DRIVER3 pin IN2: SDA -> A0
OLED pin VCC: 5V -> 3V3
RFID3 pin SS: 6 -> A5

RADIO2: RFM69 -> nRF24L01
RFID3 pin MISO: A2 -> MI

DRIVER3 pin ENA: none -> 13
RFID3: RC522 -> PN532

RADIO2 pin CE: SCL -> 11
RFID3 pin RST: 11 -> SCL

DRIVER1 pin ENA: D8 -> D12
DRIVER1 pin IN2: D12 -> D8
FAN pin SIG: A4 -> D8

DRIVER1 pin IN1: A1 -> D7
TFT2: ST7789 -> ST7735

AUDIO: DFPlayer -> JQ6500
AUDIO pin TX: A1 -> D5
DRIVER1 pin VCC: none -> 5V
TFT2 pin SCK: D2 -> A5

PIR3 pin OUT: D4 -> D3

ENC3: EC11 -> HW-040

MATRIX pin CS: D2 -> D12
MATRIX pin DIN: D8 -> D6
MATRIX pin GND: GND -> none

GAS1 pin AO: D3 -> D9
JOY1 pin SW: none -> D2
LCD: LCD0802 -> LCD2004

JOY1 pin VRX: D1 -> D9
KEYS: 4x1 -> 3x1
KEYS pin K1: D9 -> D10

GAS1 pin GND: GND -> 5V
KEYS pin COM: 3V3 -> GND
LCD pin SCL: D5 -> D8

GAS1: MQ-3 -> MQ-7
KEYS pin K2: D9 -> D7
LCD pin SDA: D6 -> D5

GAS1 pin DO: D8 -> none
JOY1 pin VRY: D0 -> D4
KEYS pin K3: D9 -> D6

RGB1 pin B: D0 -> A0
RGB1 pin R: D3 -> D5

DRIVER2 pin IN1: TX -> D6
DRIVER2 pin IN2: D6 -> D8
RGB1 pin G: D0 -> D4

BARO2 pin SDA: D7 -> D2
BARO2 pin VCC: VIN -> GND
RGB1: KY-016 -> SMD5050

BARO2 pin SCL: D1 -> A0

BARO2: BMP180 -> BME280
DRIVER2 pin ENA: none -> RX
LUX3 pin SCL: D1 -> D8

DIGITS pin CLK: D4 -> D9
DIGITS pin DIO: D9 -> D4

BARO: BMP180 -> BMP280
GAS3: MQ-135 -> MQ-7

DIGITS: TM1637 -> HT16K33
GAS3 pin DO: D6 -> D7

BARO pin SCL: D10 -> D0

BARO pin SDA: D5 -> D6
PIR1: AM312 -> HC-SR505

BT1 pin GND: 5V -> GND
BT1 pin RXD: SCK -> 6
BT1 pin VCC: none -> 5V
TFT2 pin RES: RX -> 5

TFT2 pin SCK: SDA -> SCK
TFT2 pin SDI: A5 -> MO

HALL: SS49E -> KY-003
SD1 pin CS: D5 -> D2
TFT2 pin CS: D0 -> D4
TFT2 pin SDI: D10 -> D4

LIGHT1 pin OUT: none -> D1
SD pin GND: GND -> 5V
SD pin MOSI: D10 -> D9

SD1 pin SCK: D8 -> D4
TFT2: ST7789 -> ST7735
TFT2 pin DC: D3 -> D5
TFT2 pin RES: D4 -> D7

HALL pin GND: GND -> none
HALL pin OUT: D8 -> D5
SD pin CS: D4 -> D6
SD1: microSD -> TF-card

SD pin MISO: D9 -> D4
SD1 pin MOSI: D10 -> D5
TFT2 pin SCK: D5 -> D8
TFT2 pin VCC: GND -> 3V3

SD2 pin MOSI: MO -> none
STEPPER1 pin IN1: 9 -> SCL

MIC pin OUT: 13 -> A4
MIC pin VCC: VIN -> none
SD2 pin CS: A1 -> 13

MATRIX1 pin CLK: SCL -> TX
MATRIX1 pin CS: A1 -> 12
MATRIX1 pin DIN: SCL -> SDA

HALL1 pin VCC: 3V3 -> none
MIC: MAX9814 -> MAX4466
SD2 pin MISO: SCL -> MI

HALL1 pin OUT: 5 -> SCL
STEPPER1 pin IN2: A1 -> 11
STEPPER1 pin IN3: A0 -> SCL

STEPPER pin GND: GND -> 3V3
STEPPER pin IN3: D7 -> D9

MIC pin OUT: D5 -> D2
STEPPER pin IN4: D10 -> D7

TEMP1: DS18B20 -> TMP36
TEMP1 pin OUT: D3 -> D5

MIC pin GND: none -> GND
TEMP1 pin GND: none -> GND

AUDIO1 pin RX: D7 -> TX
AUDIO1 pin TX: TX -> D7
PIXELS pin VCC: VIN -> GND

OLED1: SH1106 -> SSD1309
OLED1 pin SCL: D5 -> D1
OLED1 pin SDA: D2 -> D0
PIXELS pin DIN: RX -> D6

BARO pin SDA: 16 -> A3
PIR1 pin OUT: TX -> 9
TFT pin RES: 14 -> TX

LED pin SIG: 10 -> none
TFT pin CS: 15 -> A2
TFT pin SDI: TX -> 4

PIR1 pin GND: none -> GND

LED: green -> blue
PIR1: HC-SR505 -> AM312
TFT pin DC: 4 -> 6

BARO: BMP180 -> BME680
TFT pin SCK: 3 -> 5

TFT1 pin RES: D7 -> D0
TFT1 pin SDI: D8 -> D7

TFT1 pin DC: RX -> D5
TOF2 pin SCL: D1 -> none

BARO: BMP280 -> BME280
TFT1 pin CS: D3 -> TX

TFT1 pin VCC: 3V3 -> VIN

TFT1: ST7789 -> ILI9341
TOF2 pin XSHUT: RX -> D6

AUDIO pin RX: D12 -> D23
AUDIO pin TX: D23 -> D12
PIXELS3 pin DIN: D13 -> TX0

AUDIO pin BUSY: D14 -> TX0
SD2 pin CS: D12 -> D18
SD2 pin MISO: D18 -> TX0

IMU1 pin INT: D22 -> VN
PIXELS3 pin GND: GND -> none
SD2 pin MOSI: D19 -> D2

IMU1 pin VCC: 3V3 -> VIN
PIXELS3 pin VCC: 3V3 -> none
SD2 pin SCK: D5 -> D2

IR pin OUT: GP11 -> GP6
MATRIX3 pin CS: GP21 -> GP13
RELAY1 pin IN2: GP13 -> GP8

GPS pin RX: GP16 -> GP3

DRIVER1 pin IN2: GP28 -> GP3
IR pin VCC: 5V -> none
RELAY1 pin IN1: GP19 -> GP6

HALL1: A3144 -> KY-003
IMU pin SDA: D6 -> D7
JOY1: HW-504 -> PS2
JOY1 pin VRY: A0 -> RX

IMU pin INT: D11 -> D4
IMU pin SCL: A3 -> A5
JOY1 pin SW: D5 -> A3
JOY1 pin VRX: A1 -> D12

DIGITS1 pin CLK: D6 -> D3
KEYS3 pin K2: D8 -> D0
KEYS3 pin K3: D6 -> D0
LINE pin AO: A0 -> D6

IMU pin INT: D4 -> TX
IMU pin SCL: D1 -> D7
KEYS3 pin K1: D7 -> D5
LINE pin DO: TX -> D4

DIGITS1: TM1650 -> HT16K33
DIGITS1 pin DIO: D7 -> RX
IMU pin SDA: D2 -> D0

**BRIEF:**
Transcribe the records above from the line holding "GAS1 pin AO: D3 -> D9" down to the line holding "BARO2 pin SCL: D1 -> A0", inclusive, without adding anything.

**ANSWER:**
GAS1 pin AO: D3 -> D9
JOY1 pin SW: none -> D2
LCD: LCD0802 -> LCD2004

JOY1 pin VRX: D1 -> D9
KEYS: 4x1 -> 3x1
KEYS pin K1: D9 -> D10

GAS1 pin GND: GND -> 5V
KEYS pin COM: 3V3 -> GND
LCD pin SCL: D5 -> D8

GAS1: MQ-3 -> MQ-7
KEYS pin K2: D9 -> D7
LCD pin SDA: D6 -> D5

GAS1 pin DO: D8 -> none
JOY1 pin VRY: D0 -> D4
KEYS pin K3: D9 -> D6

RGB1 pin B: D0 -> A0
RGB1 pin R: D3 -> D5

DRIVER2 pin IN1: TX -> D6
DRIVER2 pin IN2: D6 -> D8
RGB1 pin G: D0 -> D4

BARO2 pin SDA: D7 -> D2
BARO2 pin VCC: VIN -> GND
RGB1: KY-016 -> SMD5050

BARO2 pin SCL: D1 -> A0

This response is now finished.